***** DATASET CONTENT

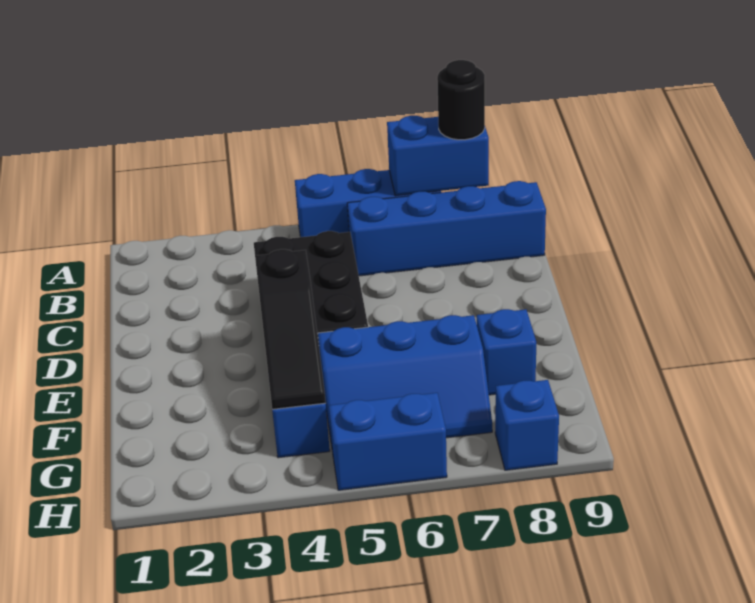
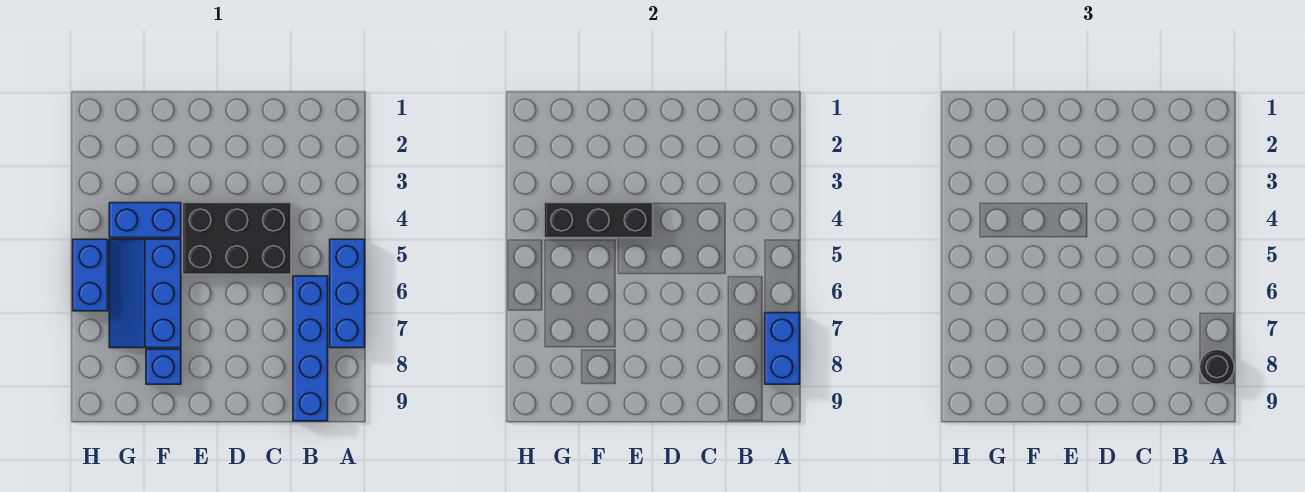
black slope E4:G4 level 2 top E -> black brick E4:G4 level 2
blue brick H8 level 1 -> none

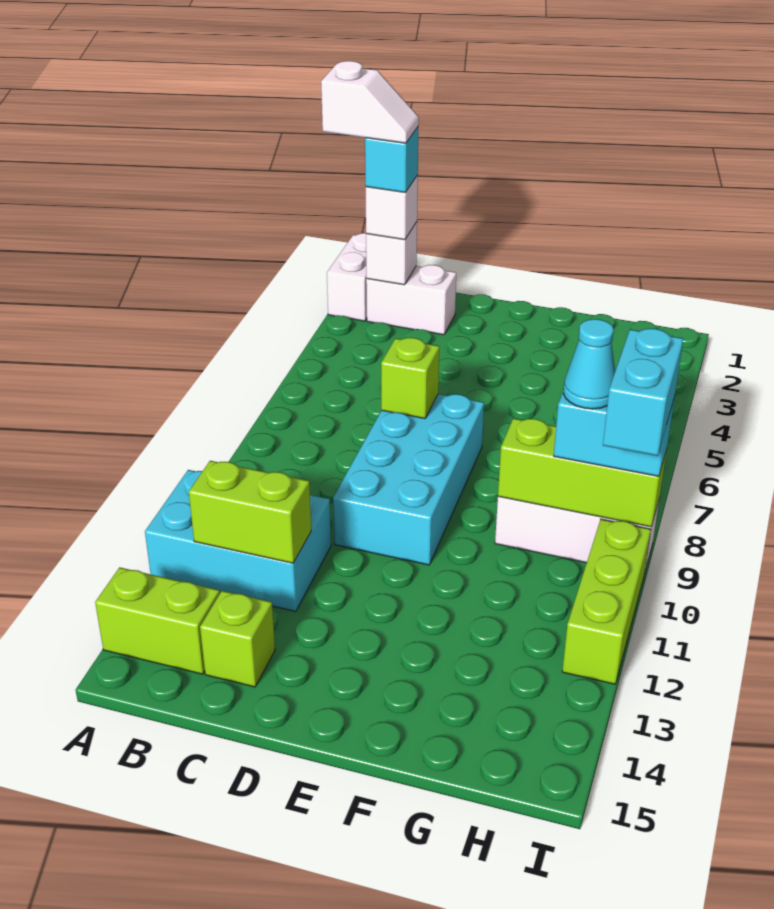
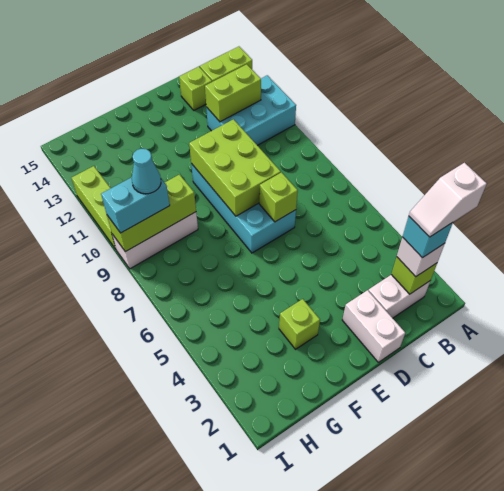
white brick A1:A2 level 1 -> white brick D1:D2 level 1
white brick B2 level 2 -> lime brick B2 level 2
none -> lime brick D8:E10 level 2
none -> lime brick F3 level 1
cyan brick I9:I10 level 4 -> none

**********

Restate every line of the data above word for word, with the images removed.

» YOUR SOLUTION:
black slope E4:G4 level 2 top E -> black brick E4:G4 level 2
blue brick H8 level 1 -> none

white brick A1:A2 level 1 -> white brick D1:D2 level 1
white brick B2 level 2 -> lime brick B2 level 2
none -> lime brick D8:E10 level 2
none -> lime brick F3 level 1
cyan brick I9:I10 level 4 -> none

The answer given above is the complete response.